■ **Task objective**:
Within these records, how many lines hold "rectangle"? Give the number alone.

Extracted records Block Start

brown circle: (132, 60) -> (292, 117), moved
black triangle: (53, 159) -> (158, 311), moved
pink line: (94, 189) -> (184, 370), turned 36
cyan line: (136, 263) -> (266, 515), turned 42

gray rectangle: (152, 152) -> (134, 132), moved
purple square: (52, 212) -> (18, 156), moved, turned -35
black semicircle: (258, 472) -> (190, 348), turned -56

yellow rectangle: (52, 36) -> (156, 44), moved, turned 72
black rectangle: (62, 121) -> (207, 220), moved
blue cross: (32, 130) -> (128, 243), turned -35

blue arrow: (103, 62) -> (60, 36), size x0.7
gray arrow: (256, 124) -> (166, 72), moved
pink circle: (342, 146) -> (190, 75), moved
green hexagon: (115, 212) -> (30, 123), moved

Extracted records Block End
Extracted records Block Start

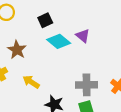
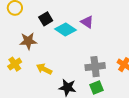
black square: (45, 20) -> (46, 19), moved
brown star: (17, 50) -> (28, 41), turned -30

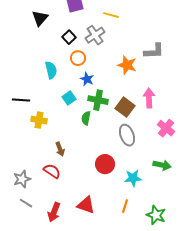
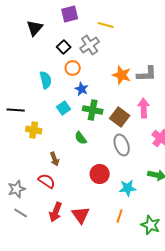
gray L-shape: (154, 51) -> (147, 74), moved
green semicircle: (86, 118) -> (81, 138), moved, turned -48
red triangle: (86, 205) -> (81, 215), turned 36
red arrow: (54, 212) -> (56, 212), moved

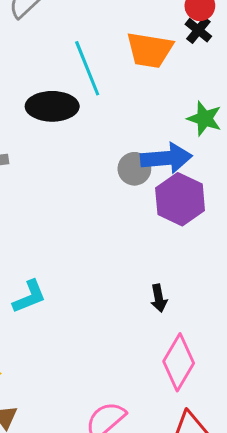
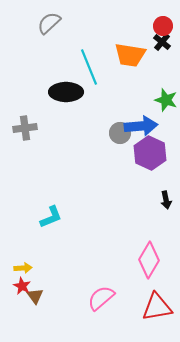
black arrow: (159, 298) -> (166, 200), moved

Extracted records Block End

■ **Response box**:
3